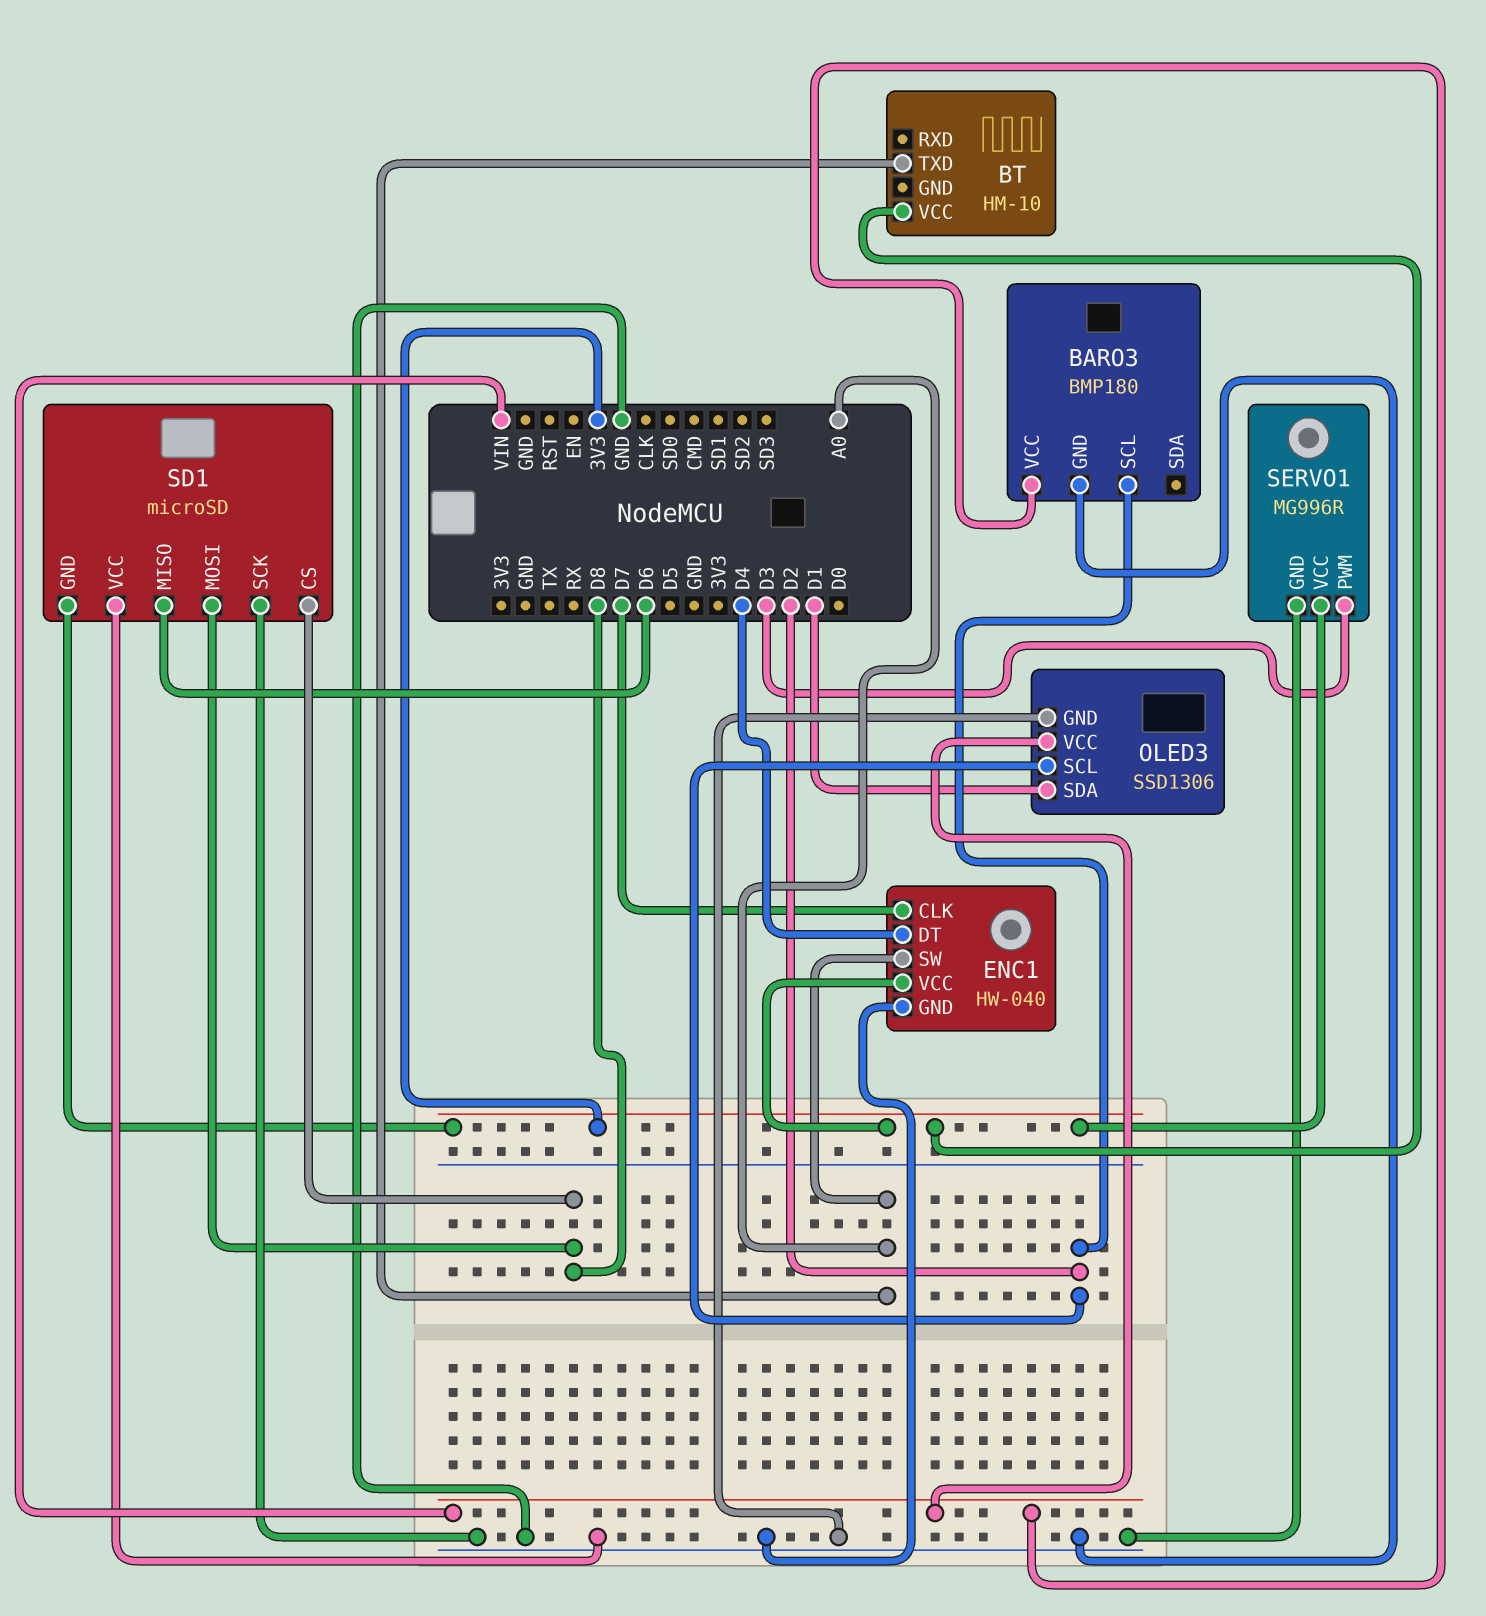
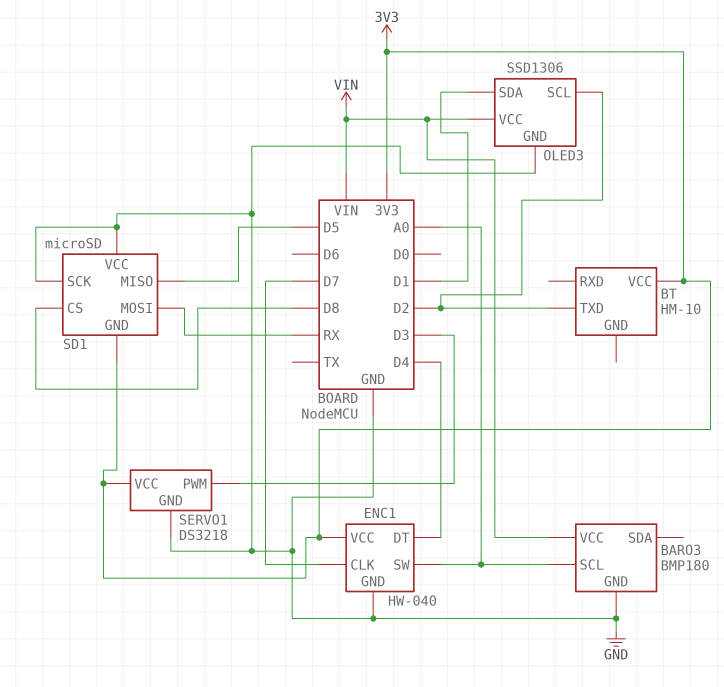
BARO3 pin SCL: D2 -> A0
BT pin TXD: A0 -> D2
SD1 pin MISO: D6 -> D5
SD1 pin MOSI: D8 -> RX
SERVO1: MG996R -> DS3218

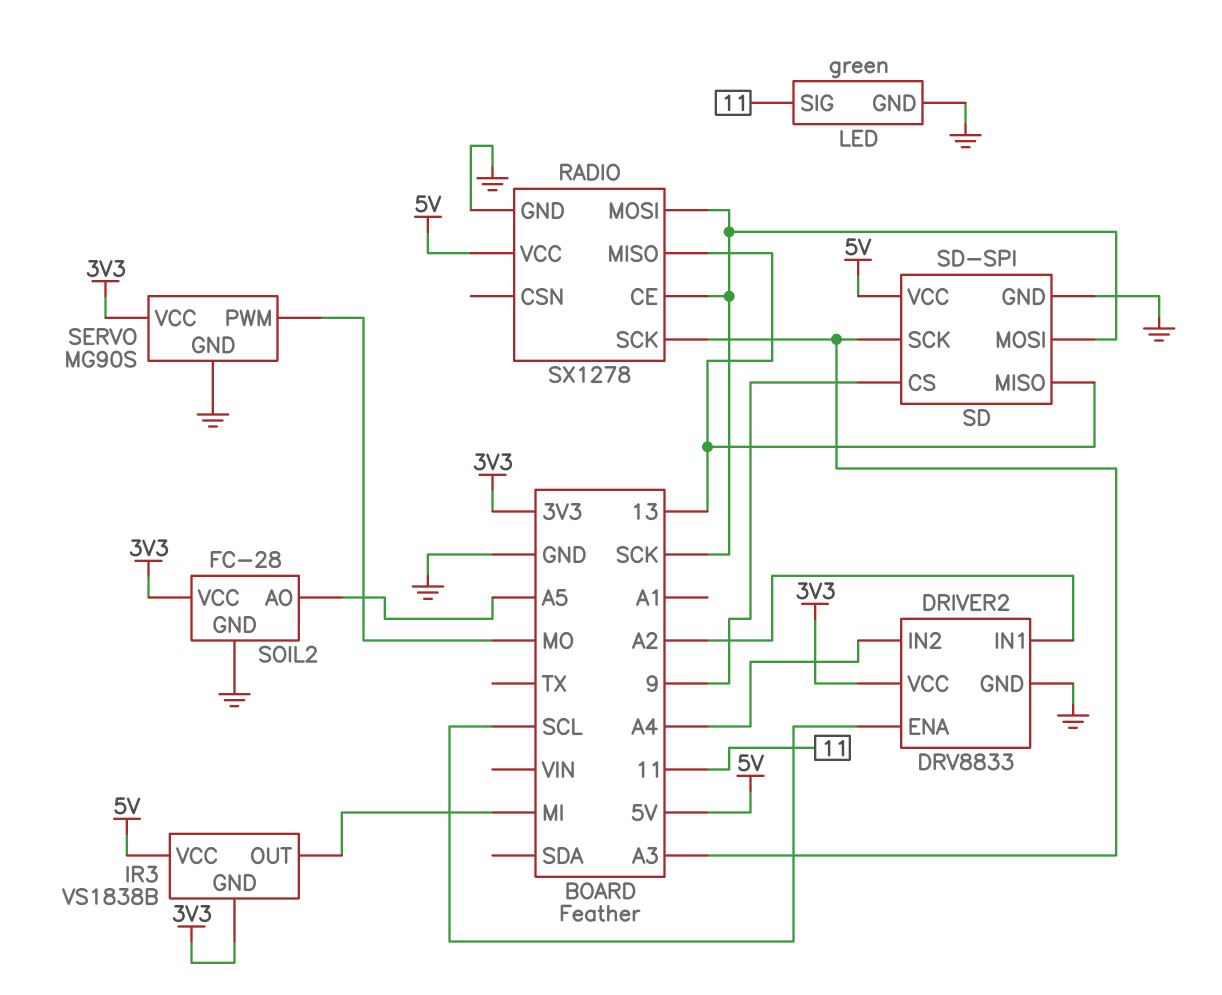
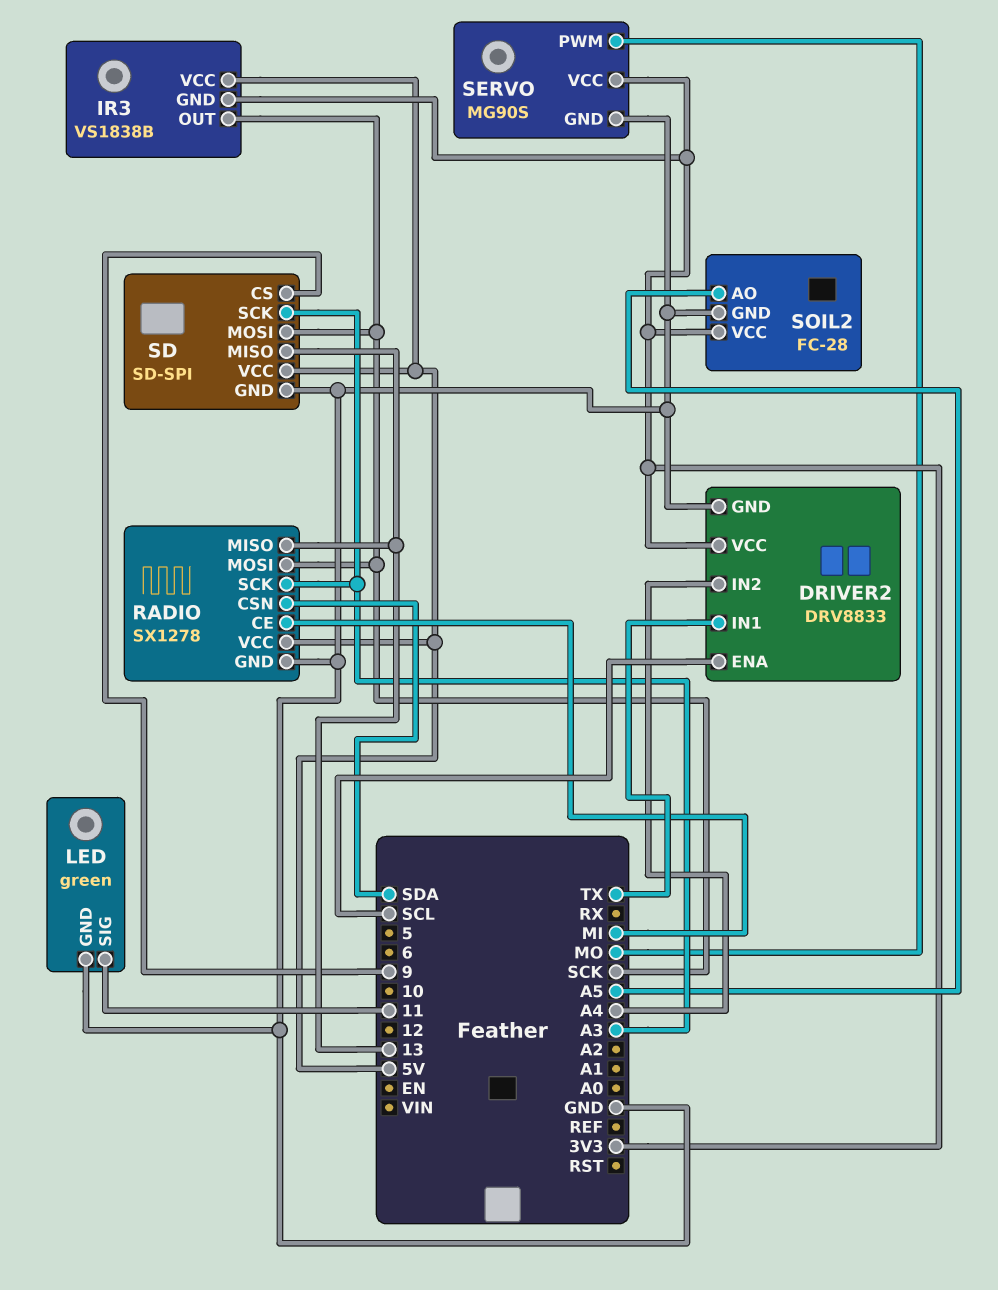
DRIVER2 pin IN1: A2 -> TX
IR3 pin OUT: MI -> SCK
RADIO pin CE: SCK -> MI
RADIO pin CSN: none -> SDA

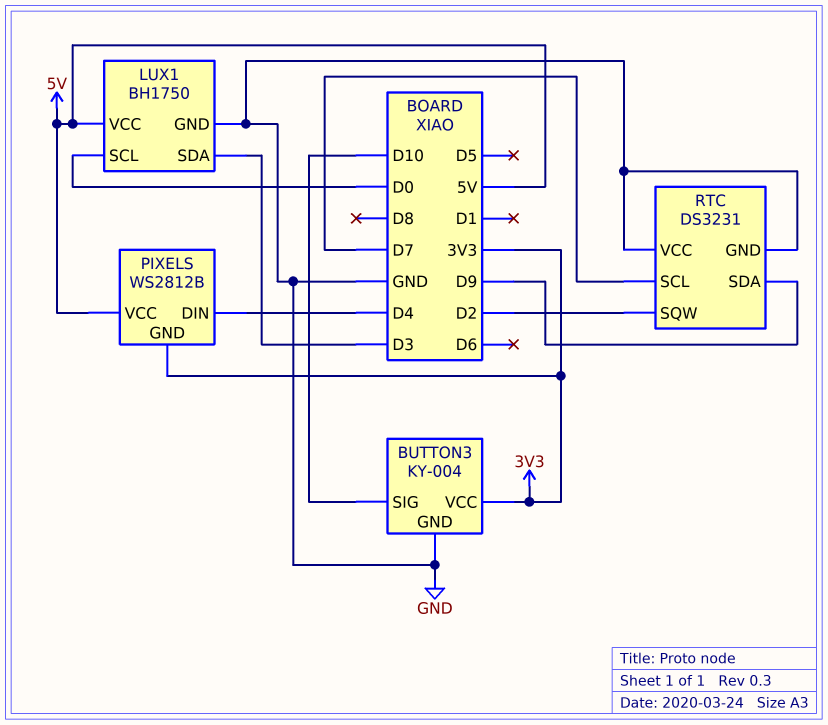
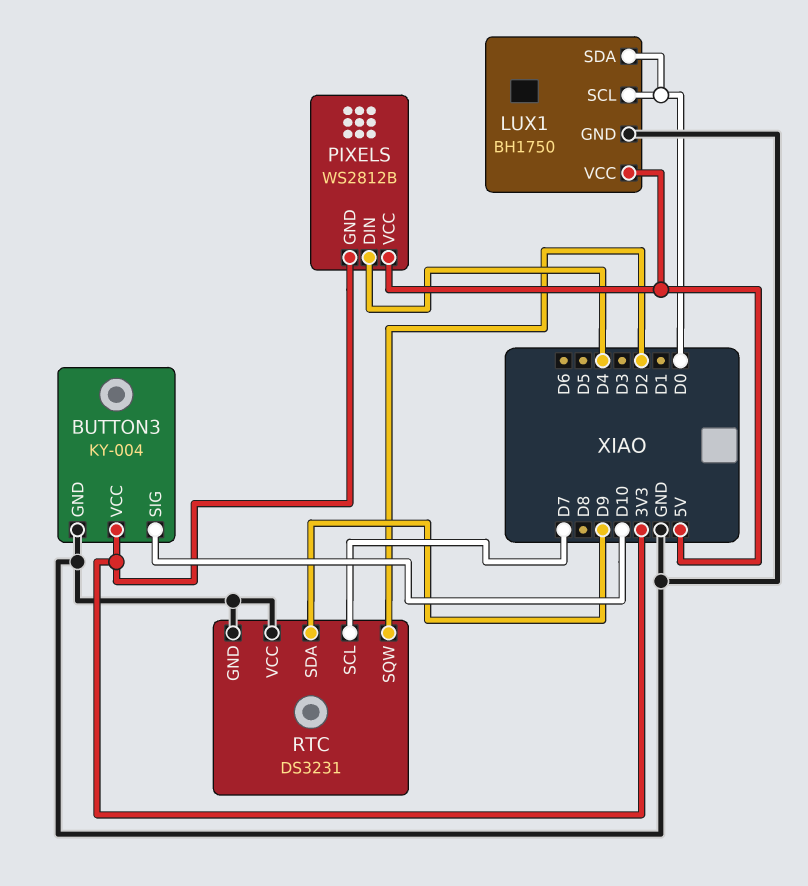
LUX1 pin SDA: D3 -> D0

━━━━

Find "SD1 pin MOSI: D8 -> RX" in the entries, then reproduce that line and each line after it exactly, through the last one. Pictures do not go in.

» EXPECTED ANSWER:
SD1 pin MOSI: D8 -> RX
SERVO1: MG996R -> DS3218

DRIVER2 pin IN1: A2 -> TX
IR3 pin OUT: MI -> SCK
RADIO pin CE: SCK -> MI
RADIO pin CSN: none -> SDA

LUX1 pin SDA: D3 -> D0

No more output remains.